Source material:
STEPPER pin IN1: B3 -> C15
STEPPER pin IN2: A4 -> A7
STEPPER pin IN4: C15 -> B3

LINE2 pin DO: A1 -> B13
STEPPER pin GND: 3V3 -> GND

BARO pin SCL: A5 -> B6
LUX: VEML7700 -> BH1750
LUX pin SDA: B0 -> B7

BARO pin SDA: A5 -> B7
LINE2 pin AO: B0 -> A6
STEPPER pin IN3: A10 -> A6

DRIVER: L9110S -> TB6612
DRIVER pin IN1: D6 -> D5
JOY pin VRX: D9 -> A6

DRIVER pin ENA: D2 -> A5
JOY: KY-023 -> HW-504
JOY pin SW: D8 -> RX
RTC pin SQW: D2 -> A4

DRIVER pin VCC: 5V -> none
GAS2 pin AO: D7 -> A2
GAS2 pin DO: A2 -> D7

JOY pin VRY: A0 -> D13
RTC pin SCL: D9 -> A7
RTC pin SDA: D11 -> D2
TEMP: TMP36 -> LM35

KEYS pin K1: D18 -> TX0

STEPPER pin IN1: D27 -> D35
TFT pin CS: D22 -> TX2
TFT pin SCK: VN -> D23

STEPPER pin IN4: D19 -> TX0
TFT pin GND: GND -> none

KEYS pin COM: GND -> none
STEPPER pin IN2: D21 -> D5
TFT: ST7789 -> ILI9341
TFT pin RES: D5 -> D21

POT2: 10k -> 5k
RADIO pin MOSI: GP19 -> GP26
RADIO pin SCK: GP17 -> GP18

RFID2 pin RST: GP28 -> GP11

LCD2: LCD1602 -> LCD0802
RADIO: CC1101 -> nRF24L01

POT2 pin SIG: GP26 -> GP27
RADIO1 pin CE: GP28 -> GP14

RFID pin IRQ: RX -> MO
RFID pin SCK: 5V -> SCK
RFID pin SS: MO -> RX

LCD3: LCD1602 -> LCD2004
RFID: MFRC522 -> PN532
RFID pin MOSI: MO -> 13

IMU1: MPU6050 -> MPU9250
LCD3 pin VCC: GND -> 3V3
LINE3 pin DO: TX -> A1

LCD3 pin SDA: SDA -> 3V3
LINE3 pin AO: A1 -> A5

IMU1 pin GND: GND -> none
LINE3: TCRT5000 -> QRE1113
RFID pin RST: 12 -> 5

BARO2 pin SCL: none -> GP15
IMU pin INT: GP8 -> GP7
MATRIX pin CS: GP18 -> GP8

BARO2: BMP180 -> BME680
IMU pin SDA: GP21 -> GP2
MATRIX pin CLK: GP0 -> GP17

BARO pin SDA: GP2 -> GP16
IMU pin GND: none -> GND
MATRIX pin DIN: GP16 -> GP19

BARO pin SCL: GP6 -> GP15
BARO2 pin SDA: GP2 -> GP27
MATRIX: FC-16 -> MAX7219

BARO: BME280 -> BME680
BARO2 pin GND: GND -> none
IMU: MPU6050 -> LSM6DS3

Problem statement:
From the first line of the records to the line containing "TFT pin GND: GND -> none", inclusive, transcribe everything exactly and leave out the rest.

Answer section:
STEPPER pin IN1: B3 -> C15
STEPPER pin IN2: A4 -> A7
STEPPER pin IN4: C15 -> B3

LINE2 pin DO: A1 -> B13
STEPPER pin GND: 3V3 -> GND

BARO pin SCL: A5 -> B6
LUX: VEML7700 -> BH1750
LUX pin SDA: B0 -> B7

BARO pin SDA: A5 -> B7
LINE2 pin AO: B0 -> A6
STEPPER pin IN3: A10 -> A6

DRIVER: L9110S -> TB6612
DRIVER pin IN1: D6 -> D5
JOY pin VRX: D9 -> A6

DRIVER pin ENA: D2 -> A5
JOY: KY-023 -> HW-504
JOY pin SW: D8 -> RX
RTC pin SQW: D2 -> A4

DRIVER pin VCC: 5V -> none
GAS2 pin AO: D7 -> A2
GAS2 pin DO: A2 -> D7

JOY pin VRY: A0 -> D13
RTC pin SCL: D9 -> A7
RTC pin SDA: D11 -> D2
TEMP: TMP36 -> LM35

KEYS pin K1: D18 -> TX0

STEPPER pin IN1: D27 -> D35
TFT pin CS: D22 -> TX2
TFT pin SCK: VN -> D23

STEPPER pin IN4: D19 -> TX0
TFT pin GND: GND -> none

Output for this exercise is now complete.